**Problem details**
Only the lines from the one containing "R201: 7.5k (N006, VS) -> 15k (N006, VS)" to the end of the data are wanted; print them exactly as they appear.

(Revision tracking records)
=== Begin Enclosure ===
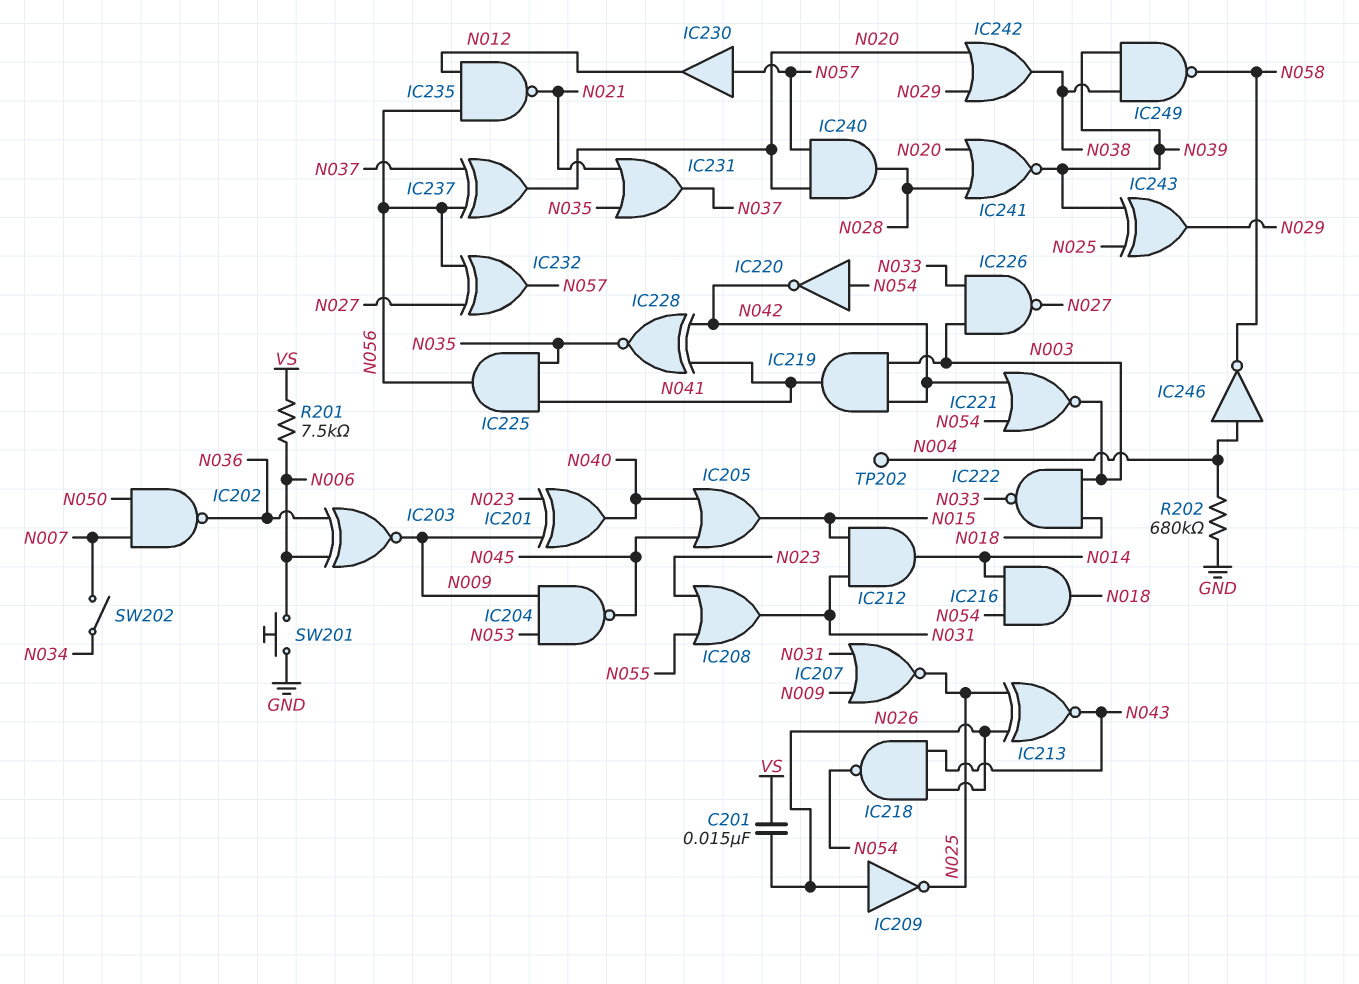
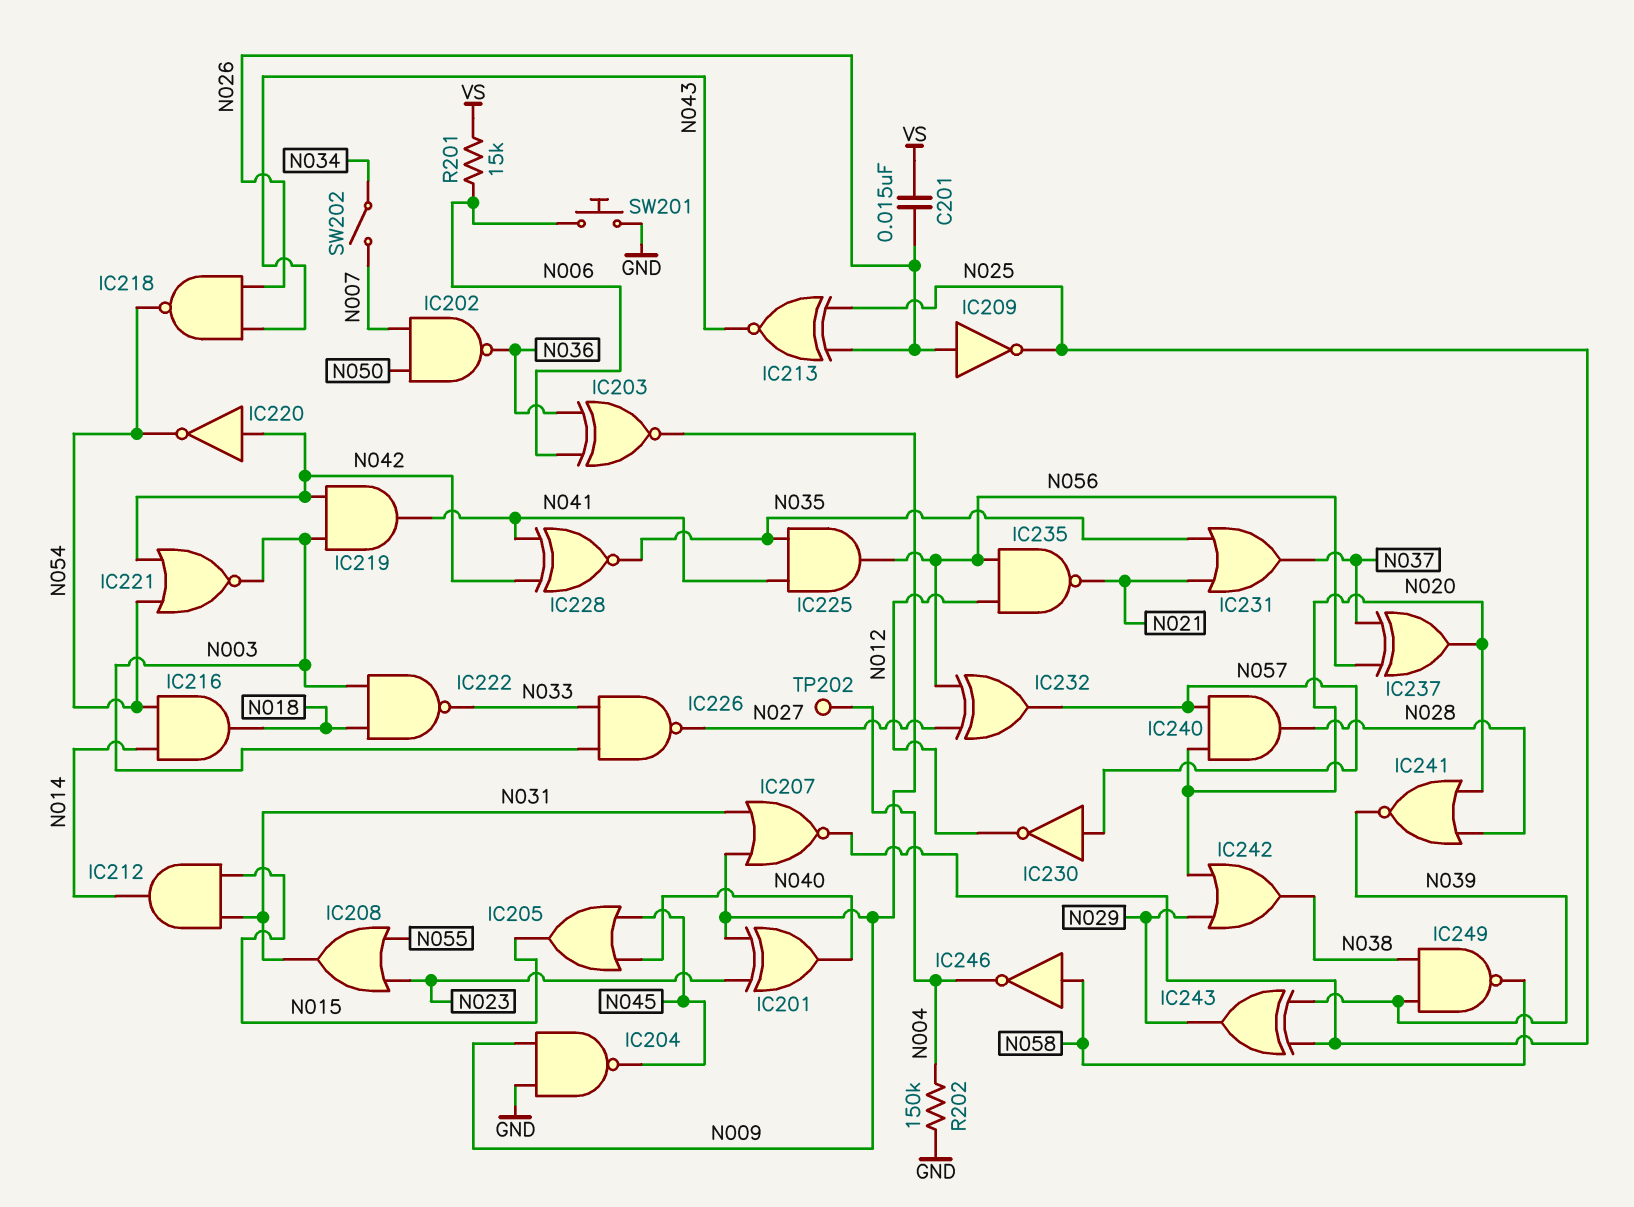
IC204: NAND (in N009, in N053, out N045) -> NAND (in GND, in N009, out N045)
IC220: NOT (in N054, out N042) -> NOT (in N042, out N054)
IC230: buffer (in N057, out N012) -> NOT (in N057, out N012)
IC246: NOT (in N004, out N058) -> NOT (in N058, out N004)
R201: 7.5k (N006, VS) -> 15k (N006, VS)
R202: 680k (GND, N004) -> 150k (GND, N004)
=== End Enclosure ===
**Task output**
R201: 7.5k (N006, VS) -> 15k (N006, VS)
R202: 680k (GND, N004) -> 150k (GND, N004)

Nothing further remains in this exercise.